**WORK REQUIRED:** Among the entries below, only the lines starting at the one with "lead pencil (648,354,676,454)" and ending at the one with "(65,161,159,223) to (824,436,896,504)", both included, are to be printed exactly.

[Excerpts from a dataset]

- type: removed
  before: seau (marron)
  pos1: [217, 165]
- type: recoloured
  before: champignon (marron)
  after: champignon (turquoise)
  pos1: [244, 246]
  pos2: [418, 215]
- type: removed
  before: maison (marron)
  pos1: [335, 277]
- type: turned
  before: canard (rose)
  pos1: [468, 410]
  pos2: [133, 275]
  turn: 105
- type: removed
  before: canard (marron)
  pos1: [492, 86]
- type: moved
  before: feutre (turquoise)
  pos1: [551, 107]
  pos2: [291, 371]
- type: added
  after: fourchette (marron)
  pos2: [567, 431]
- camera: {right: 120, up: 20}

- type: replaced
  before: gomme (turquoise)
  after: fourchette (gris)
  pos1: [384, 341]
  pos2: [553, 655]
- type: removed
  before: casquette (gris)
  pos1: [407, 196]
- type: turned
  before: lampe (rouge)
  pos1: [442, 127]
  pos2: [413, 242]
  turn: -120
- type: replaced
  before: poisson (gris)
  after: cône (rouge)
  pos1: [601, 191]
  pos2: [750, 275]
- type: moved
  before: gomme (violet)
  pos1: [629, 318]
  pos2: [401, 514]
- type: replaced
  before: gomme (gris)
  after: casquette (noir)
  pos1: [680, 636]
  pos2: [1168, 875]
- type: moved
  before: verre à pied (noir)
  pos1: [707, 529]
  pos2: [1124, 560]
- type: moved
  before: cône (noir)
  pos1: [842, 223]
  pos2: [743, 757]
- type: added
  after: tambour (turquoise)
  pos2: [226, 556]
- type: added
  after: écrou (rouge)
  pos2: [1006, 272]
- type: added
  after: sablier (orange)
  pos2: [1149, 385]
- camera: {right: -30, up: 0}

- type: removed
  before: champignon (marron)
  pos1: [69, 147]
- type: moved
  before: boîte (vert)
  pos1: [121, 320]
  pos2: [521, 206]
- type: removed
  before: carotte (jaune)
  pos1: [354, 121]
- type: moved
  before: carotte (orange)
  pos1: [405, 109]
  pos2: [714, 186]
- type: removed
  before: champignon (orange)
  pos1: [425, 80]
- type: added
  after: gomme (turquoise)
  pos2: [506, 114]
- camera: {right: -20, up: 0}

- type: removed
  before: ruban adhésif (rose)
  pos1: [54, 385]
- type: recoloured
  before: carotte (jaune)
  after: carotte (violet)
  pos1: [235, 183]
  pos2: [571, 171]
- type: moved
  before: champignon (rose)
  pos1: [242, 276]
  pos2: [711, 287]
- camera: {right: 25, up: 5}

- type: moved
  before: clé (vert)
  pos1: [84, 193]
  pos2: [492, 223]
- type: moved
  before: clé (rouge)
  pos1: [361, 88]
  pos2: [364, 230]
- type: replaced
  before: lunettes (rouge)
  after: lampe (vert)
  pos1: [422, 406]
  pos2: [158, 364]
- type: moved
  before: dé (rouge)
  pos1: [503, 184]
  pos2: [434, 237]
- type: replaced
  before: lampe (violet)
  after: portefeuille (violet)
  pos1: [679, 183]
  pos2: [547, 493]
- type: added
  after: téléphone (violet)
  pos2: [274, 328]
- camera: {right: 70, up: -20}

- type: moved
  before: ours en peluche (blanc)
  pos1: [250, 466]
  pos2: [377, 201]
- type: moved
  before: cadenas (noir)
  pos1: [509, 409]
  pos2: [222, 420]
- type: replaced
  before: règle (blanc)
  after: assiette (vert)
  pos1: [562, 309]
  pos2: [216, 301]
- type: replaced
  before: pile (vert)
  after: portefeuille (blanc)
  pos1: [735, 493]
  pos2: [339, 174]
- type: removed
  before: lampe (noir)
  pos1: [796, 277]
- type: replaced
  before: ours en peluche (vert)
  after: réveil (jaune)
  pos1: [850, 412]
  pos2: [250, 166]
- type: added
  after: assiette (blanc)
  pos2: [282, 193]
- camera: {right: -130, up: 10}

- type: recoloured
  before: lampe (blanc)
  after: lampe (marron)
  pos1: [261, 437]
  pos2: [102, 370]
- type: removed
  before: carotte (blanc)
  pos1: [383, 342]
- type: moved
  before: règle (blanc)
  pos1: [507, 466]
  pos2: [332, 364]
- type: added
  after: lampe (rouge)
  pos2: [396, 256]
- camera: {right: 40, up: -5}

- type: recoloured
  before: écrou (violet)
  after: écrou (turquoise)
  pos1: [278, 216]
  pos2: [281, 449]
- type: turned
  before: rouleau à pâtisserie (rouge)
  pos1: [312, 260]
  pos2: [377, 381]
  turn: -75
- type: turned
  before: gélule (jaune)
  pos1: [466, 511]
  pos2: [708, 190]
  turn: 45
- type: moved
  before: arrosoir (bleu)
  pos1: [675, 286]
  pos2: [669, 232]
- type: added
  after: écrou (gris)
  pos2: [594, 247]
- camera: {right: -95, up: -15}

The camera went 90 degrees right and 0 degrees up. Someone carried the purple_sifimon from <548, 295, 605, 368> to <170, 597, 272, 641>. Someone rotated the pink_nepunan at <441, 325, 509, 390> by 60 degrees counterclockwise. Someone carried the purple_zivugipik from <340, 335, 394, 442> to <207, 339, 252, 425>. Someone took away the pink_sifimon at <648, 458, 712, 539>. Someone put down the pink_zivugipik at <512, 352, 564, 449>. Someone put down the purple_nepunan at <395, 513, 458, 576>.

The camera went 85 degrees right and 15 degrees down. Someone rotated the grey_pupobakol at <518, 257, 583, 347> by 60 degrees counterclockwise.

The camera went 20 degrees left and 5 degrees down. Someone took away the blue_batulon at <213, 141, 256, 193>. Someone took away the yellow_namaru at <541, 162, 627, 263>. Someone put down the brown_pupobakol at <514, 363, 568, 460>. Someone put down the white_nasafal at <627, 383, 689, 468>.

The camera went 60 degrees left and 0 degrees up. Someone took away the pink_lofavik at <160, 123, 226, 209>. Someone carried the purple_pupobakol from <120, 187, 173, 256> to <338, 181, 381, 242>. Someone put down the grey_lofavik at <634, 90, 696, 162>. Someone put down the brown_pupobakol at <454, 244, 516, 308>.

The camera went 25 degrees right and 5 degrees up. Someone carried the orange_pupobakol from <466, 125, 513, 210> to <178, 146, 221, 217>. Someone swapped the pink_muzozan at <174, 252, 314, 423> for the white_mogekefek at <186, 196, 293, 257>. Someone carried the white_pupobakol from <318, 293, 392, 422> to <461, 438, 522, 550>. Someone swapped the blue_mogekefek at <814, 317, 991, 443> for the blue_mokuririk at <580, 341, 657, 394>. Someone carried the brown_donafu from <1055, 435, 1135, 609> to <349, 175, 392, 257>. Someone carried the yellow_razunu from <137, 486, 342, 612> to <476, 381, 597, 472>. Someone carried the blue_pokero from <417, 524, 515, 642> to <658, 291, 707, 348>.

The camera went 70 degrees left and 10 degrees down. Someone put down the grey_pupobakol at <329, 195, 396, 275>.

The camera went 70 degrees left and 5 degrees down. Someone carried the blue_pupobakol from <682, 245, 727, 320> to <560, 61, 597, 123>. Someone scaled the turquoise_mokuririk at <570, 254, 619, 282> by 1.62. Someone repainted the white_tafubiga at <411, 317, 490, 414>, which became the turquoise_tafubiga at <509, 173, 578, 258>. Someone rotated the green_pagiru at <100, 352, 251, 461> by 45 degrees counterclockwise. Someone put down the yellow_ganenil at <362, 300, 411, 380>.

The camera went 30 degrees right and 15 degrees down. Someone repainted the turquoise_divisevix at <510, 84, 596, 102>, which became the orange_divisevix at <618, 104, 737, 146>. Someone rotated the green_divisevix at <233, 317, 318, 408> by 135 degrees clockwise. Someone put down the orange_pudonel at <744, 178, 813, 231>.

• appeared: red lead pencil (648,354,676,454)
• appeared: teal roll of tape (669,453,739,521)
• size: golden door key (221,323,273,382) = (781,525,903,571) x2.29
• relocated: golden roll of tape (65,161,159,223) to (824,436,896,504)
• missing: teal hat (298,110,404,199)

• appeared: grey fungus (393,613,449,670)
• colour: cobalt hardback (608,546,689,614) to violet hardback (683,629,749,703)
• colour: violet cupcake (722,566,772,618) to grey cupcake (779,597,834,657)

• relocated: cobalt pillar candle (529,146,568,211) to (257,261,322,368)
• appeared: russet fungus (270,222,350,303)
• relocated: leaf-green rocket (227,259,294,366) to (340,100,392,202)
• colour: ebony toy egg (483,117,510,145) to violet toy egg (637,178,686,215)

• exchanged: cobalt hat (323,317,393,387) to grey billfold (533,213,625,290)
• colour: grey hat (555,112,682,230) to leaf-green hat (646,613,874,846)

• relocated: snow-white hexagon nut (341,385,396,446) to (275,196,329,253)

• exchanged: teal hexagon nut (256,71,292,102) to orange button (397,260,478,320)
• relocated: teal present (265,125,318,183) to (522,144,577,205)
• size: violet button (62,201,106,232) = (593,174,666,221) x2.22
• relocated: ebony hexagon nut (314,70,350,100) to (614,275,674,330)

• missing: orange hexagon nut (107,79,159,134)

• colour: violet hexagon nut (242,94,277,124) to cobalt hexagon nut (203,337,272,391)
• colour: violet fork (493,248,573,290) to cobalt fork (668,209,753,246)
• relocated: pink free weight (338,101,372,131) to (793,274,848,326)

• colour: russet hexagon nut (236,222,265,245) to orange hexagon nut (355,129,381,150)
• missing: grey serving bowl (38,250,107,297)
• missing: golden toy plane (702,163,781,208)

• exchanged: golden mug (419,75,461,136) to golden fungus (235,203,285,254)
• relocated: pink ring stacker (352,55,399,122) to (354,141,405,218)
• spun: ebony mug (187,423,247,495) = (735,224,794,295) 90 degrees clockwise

**ANSWER BELOW:**
• appeared: red lead pencil (648,354,676,454)
• appeared: teal roll of tape (669,453,739,521)
• size: golden door key (221,323,273,382) = (781,525,903,571) x2.29
• relocated: golden roll of tape (65,161,159,223) to (824,436,896,504)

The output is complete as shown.